Action item
Transcribe all of the data exactly. Images stay out.

Provided data
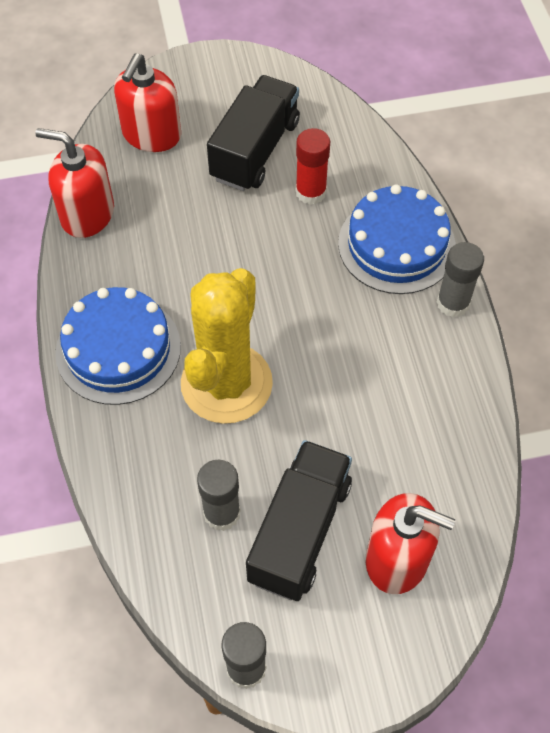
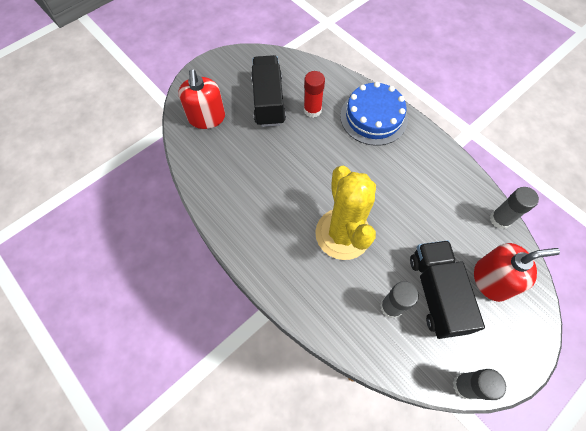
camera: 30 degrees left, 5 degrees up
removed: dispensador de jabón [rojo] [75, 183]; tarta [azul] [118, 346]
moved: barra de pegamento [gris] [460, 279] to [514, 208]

Task solution
camera: 30 degrees left, 5 degrees up
removed: dispensador de jabón [rojo] [75, 183]; tarta [azul] [118, 346]
moved: barra de pegamento [gris] [460, 279] to [514, 208]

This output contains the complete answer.